---- DATA FOR THIS TASK

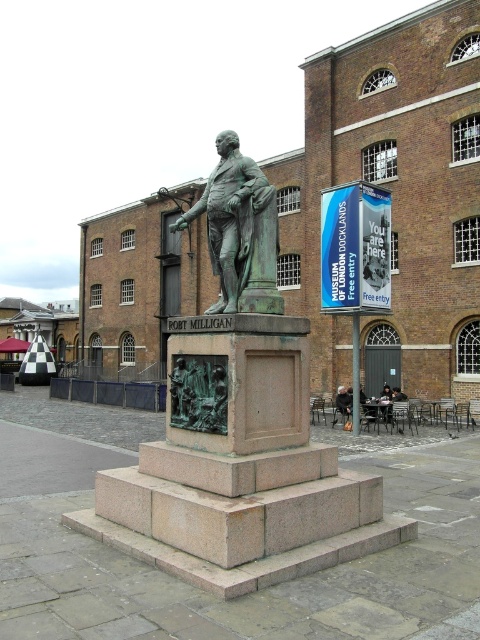
You are a photographer wanting to capture both the bronze statue at center and the dark brown leather jacket at lower center in a single shot. Can you position yourself so that both are visible without one blocking the other?

The bronze statue at center is in front of the dark brown leather jacket at lower center, so positioning yourself to the side or at an angle where you can see around the statue would allow both to be visible in the shot.

You are a photographer trying to capture a full view of the bronze statue at center without any obstruction. There is a dark brown leather jacket at lower center in the way. Can you move the jacket to the side to get a clear shot?

The bronze statue at center is taller than the dark brown leather jacket at lower center. Since the statue is taller, moving the jacket to the side would allow you to capture the full view of the bronze statue at center without obstruction.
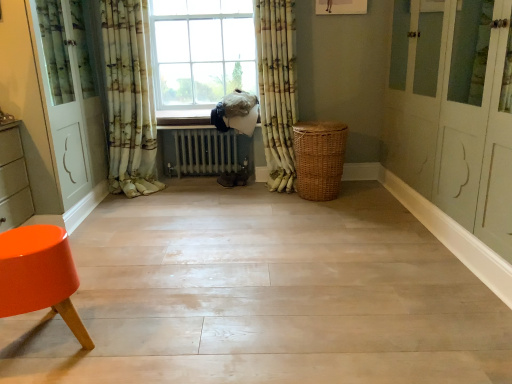
Question: From a real-world perspective, is wooden at center on top of green floral fabric curtain at left, marked as the 1th curtain in a left-to-right arrangement?

Choices:
 (A) no
 (B) yes

Answer: (A)

Question: Is wooden at center not within green floral fabric curtain at left, which appears as the 3th curtain when viewed from the right?

Choices:
 (A) yes
 (B) no

Answer: (A)

Question: Is wooden at center to the left of green floral fabric curtain at left, which appears as the 3th curtain when viewed from the right, from the viewer's perspective?

Choices:
 (A) yes
 (B) no

Answer: (B)

Question: Could green floral fabric curtain at left, which appears as the 3th curtain when viewed from the right, be considered to be inside wooden at center?

Choices:
 (A) yes
 (B) no

Answer: (B)

Question: Does wooden at center come in front of green floral fabric curtain at left, marked as the 1th curtain in a left-to-right arrangement?

Choices:
 (A) no
 (B) yes

Answer: (A)

Question: Is wooden at center facing away from green floral fabric curtain at left, marked as the 1th curtain in a left-to-right arrangement?

Choices:
 (A) no
 (B) yes

Answer: (A)

Question: Can orange glossy stool at lower left be found inside wooden at center?

Choices:
 (A) yes
 (B) no

Answer: (B)

Question: Does wooden at center have a smaller size compared to orange glossy stool at lower left?

Choices:
 (A) no
 (B) yes

Answer: (B)

Question: From a real-world perspective, is wooden at center over orange glossy stool at lower left?

Choices:
 (A) yes
 (B) no

Answer: (A)

Question: Does wooden at center have a lesser height compared to orange glossy stool at lower left?

Choices:
 (A) no
 (B) yes

Answer: (B)

Question: From the image's perspective, is wooden at center below orange glossy stool at lower left?

Choices:
 (A) yes
 (B) no

Answer: (B)

Question: Can you confirm if wooden at center is positioned to the right of orange glossy stool at lower left?

Choices:
 (A) yes
 (B) no

Answer: (A)

Question: Is orange glossy stool at lower left completely or partially outside of patterned fabric curtain at center, which is counted as the 1th curtain, starting from the right?

Choices:
 (A) no
 (B) yes

Answer: (B)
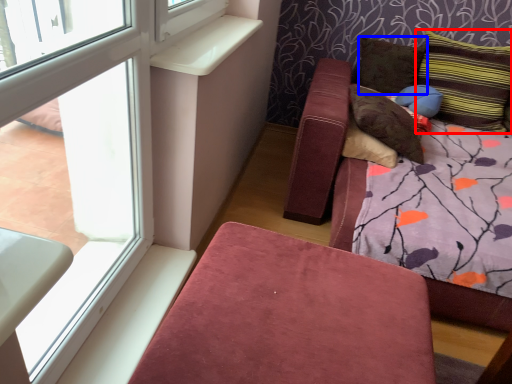
Question: Among these objects, which one is farthest to the camera, pillow (highlighted by a red box) or pillow (highlighted by a blue box)?

Choices:
 (A) pillow
 (B) pillow

Answer: (B)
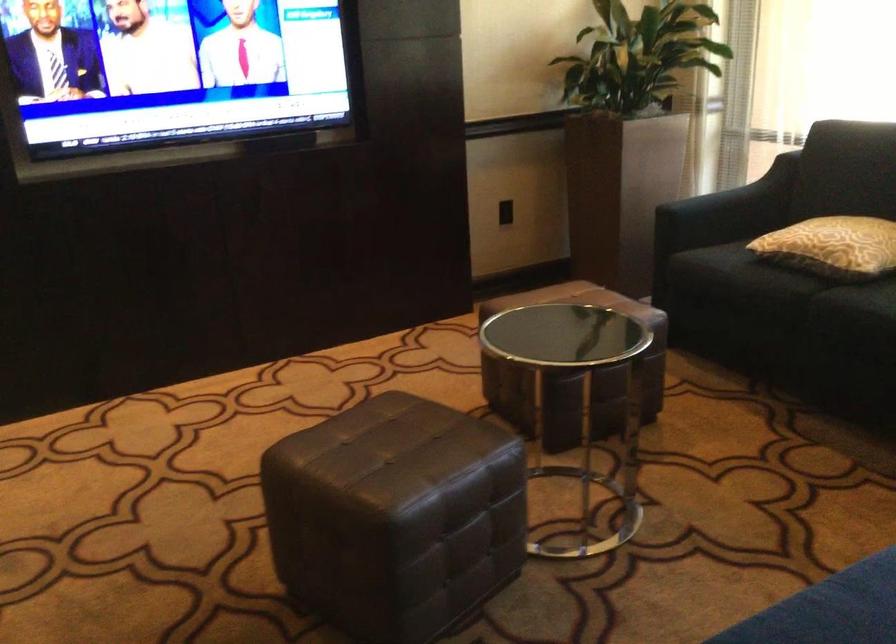
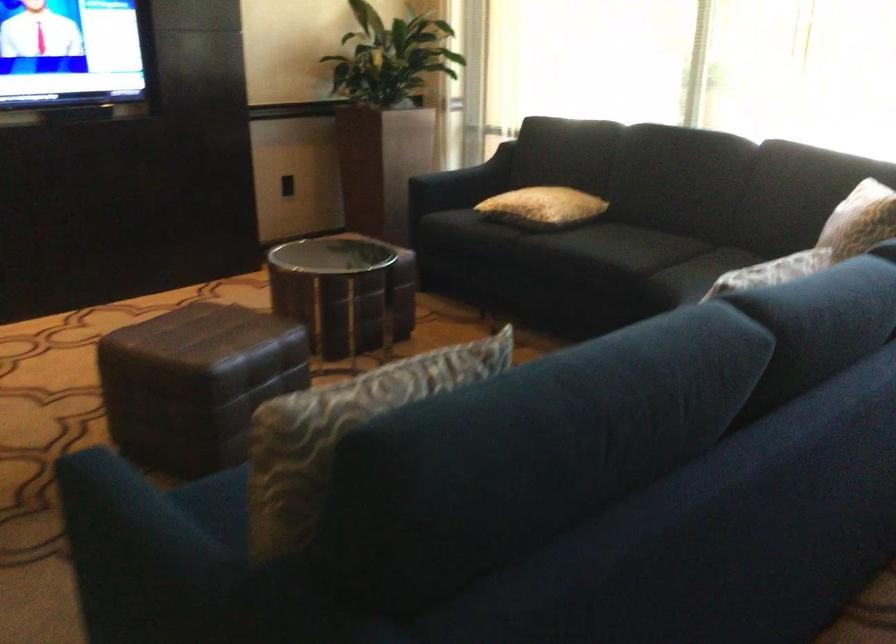
Where in the second image is the point corresponding to [726,210] from the first image?

(460, 184)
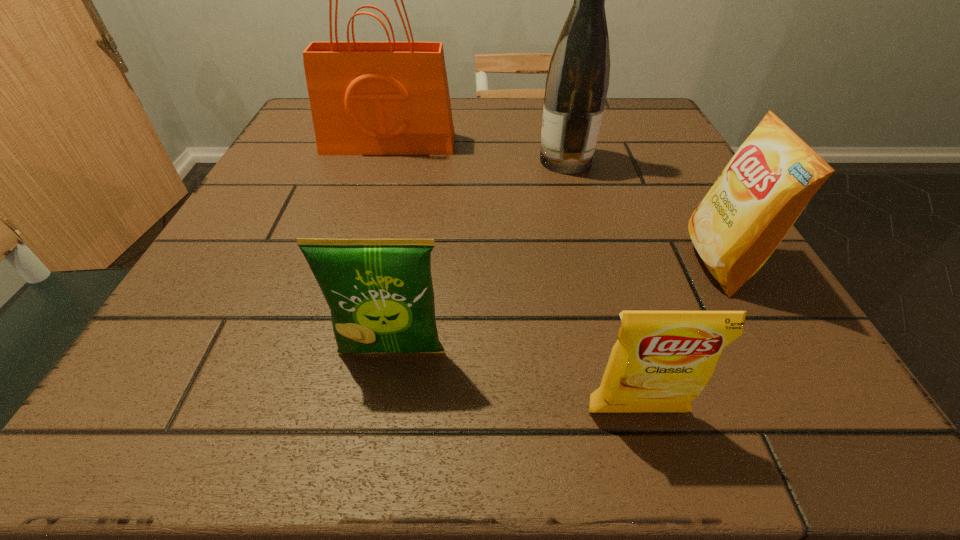
Locate an element on the screen. This screenshot has width=960, height=540. free space located 0.250m on the label of the second tallest object is located at coordinates (416, 160).

This screenshot has height=540, width=960. What are the coordinates of `vacant space located 0.250m on the label of the second tallest object` in the screenshot? It's located at point(416,160).

Locate an element on the screen. This screenshot has height=540, width=960. blank area located 0.090m on the front-facing side of the rightmost crisp (potato chip) is located at coordinates (632, 262).

Locate an element on the screen. vacant space located on the front-facing side of the rightmost crisp (potato chip) is located at coordinates (458, 262).

Where is `free space located 0.180m on the front-facing side of the rightmost crisp (potato chip)`? free space located 0.180m on the front-facing side of the rightmost crisp (potato chip) is located at coordinates (573, 262).

Locate an element on the screen. Image resolution: width=960 pixels, height=540 pixels. object that is at the far edge is located at coordinates (367, 98).

Find the location of `object located in the left edge section of the desktop`. object located in the left edge section of the desktop is located at coordinates (367, 98).

The image size is (960, 540). In order to click on object present at the right edge in this screenshot , I will do `click(759, 195)`.

Where is `object that is at the far left corner`? The image size is (960, 540). object that is at the far left corner is located at coordinates (367, 98).

In the image, there is a desktop. At what (x,y) coordinates should I click in order to perform the action: click on vacant space at the far edge. Please return your answer as a coordinate pair (x, y). Looking at the image, I should click on (504, 132).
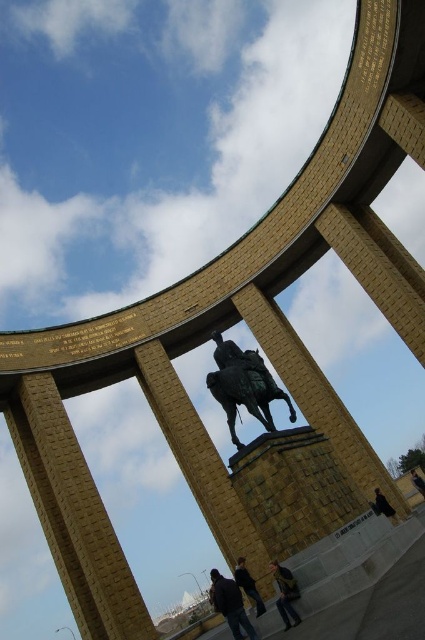
Question: Is denim jacket at lower center bigger than dark blue jacket at center?

Choices:
 (A) yes
 (B) no

Answer: (B)

Question: Which point is closer to the camera?

Choices:
 (A) (241, 608)
 (B) (286, 612)

Answer: (B)

Question: Estimate the real-world distances between objects in this image. Which object is farther from the denim jacket at lower center?

Choices:
 (A) dark blue jeans at lower center
 (B) dark blue jacket at center

Answer: (A)

Question: Can you confirm if shiny bronze horse at center is wider than dark blue jeans at lower center?

Choices:
 (A) no
 (B) yes

Answer: (B)

Question: Can you confirm if shiny bronze horse at center is positioned below dark blue jacket at center?

Choices:
 (A) no
 (B) yes

Answer: (A)

Question: Among these points, which one is nearest to the camera?

Choices:
 (A) (x=229, y=624)
 (B) (x=263, y=392)
 (C) (x=249, y=577)
 (D) (x=295, y=593)

Answer: (D)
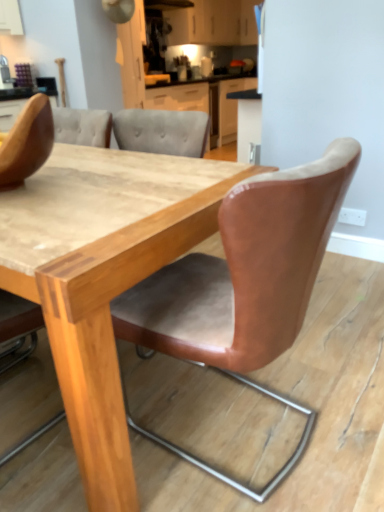
At what (x,y) coordinates should I click in order to perform the action: click on vacant area in front of brown leather chair at upper left, which is counted as the 1th chair, starting from the left. Please return your answer as a coordinate pair (x, y). The image size is (384, 512). Looking at the image, I should click on (42, 211).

--------

▶ [WHAT IS EXPECTED] Report how many lines in the block above contain the word "denim". Give only the number.

▶ [RESPONSE TO THE EXERCISE] 2